:: WHAT TO WORK ON ::
State how many lines of the listing below include the word "rolling". Give only the number.

:: INFORMATION SHOWN ::

►

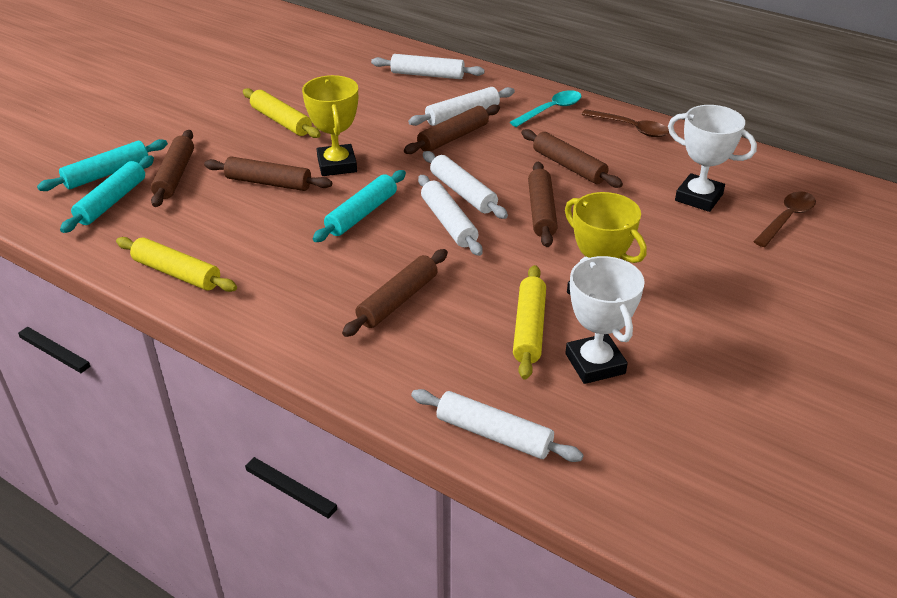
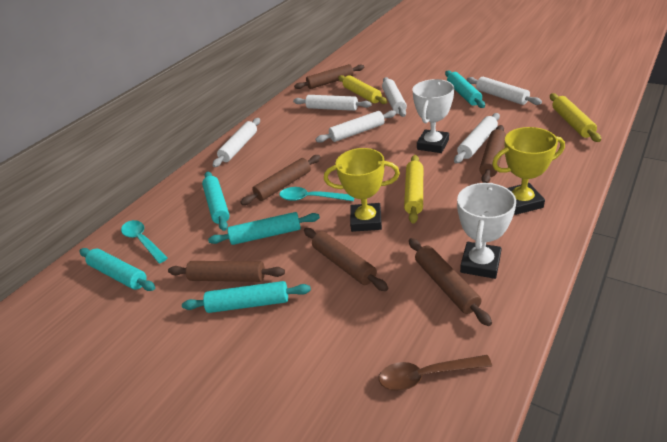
brown spoon: 2 -> 1
turquoise rolling pin: 3 -> 5
turquoise spoon: 1 -> 2
white rolling pin: 5 -> 6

◄

:: ANSWER SPACE ::
2